→ What you have to do
Write out the material below again, line for line, without any images.

→ Material provided
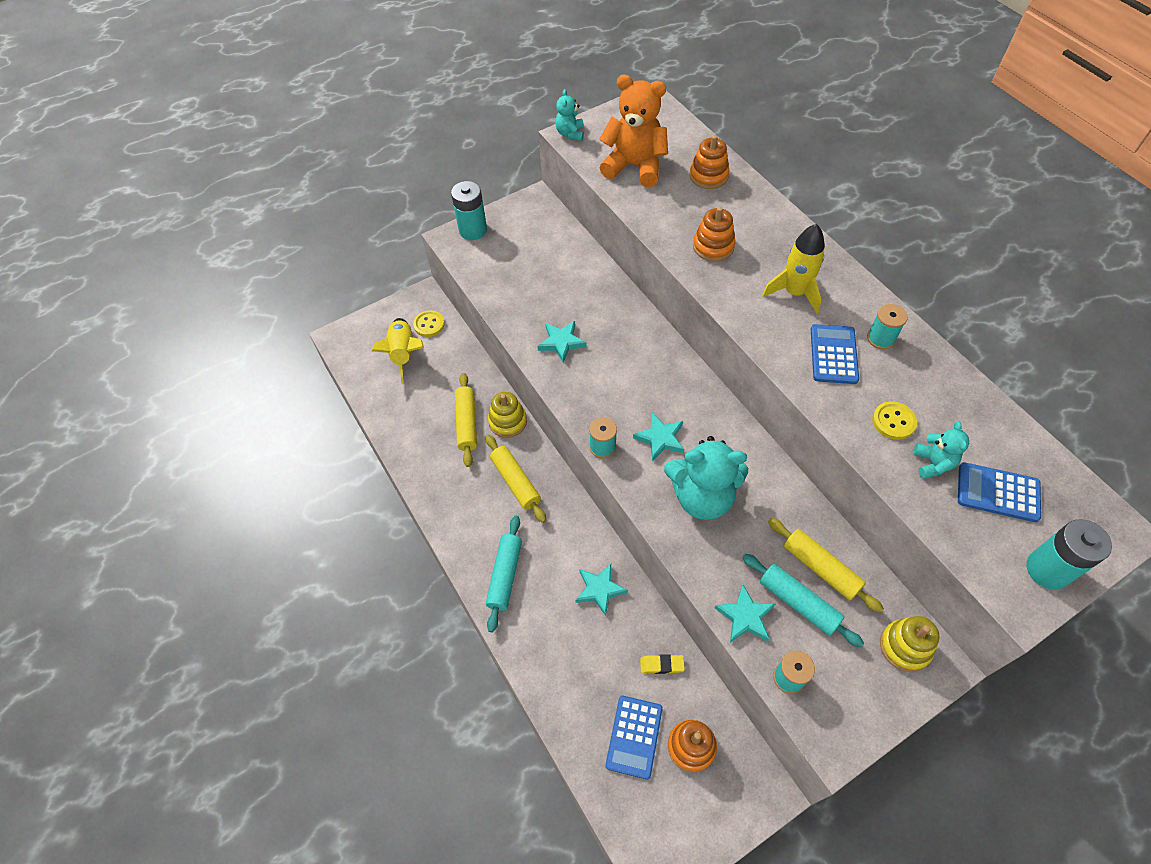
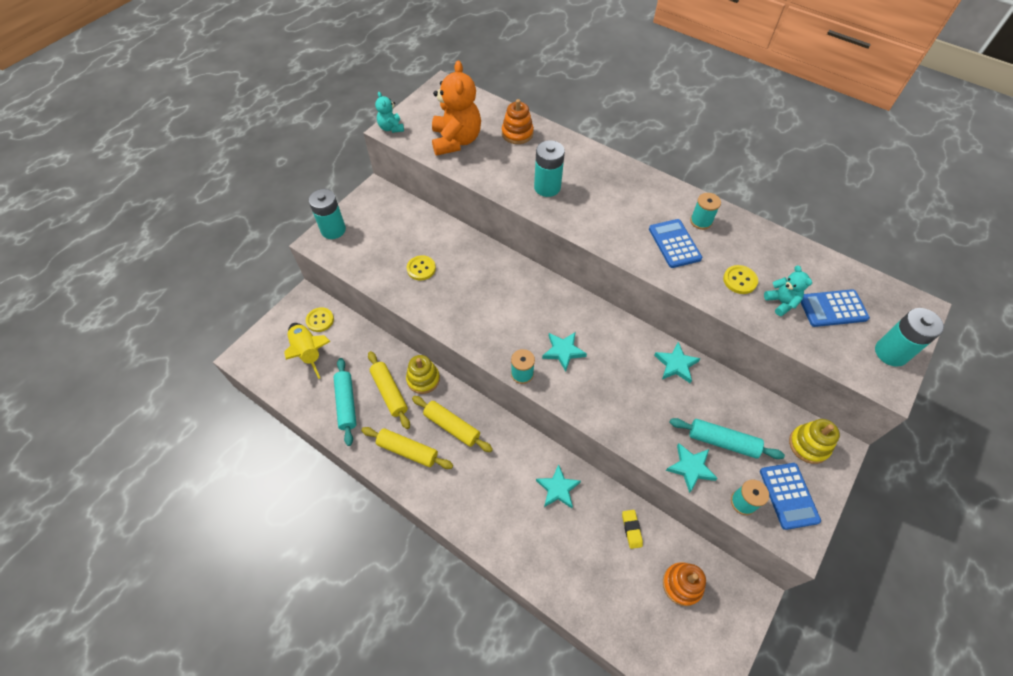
camera: 25 degrees left, 0 degrees up
(505, 575) = (477, 507): turquoise rolling pin -> turquoise rolling pin (346, 404)
(546, 299) = (421, 269): none -> yellow button
(561, 342) = (450, 300): turquoise star -> turquoise star (676, 364)
(634, 166) = (456, 141): orange teddy bear -> orange teddy bear turned 90 degrees clockwise
(634, 736) = (637, 596): blue calculator -> blue calculator (788, 496)
(662, 665) = (631, 529): yellow eraser -> yellow eraser turned 75 degrees counterclockwise
(702, 497) = (616, 386): turquoise teddy bear -> none
(713, 246) = (547, 187): orange stacking toy -> turquoise battery
(794, 292) = (624, 205): yellow rocket -> none
(820, 568) = (725, 409): yellow rolling pin -> yellow rolling pin (407, 450)

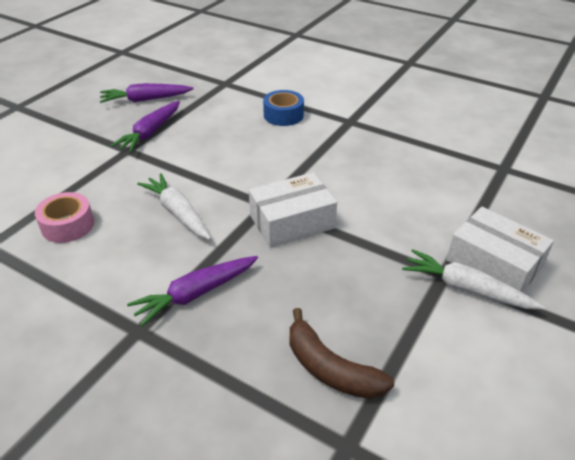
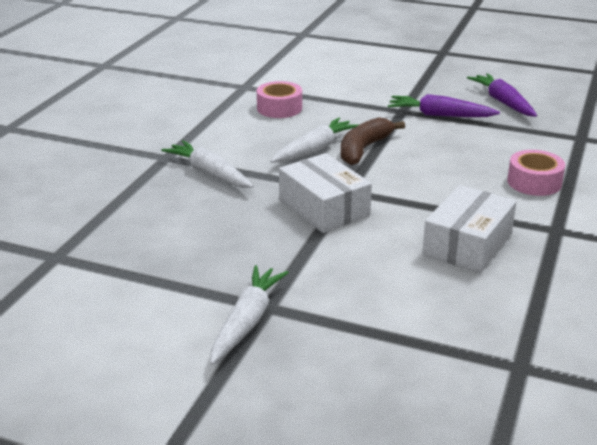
camera: 80 degrees right, 10 degrees down
(196, 294) = (209, 173): purple carrot -> white carrot
(283, 115) = (534, 182): blue tape -> pink tape
(330, 369) = (131, 244): brown banana -> brown banana (363, 149)
(494, 264) = (295, 344): white box -> white box (467, 244)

→ Answer to this problem
camera: 25 degrees left, 0 degrees up
(505, 575) = (477, 507): turquoise rolling pin -> turquoise rolling pin (346, 404)
(546, 299) = (421, 269): none -> yellow button
(561, 342) = (450, 300): turquoise star -> turquoise star (676, 364)
(634, 166) = (456, 141): orange teddy bear -> orange teddy bear turned 90 degrees clockwise
(634, 736) = (637, 596): blue calculator -> blue calculator (788, 496)
(662, 665) = (631, 529): yellow eraser -> yellow eraser turned 75 degrees counterclockwise
(702, 497) = (616, 386): turquoise teddy bear -> none
(713, 246) = (547, 187): orange stacking toy -> turquoise battery
(794, 292) = (624, 205): yellow rocket -> none
(820, 568) = (725, 409): yellow rolling pin -> yellow rolling pin (407, 450)

camera: 80 degrees right, 10 degrees down
(196, 294) = (209, 173): purple carrot -> white carrot
(283, 115) = (534, 182): blue tape -> pink tape
(330, 369) = (131, 244): brown banana -> brown banana (363, 149)
(494, 264) = (295, 344): white box -> white box (467, 244)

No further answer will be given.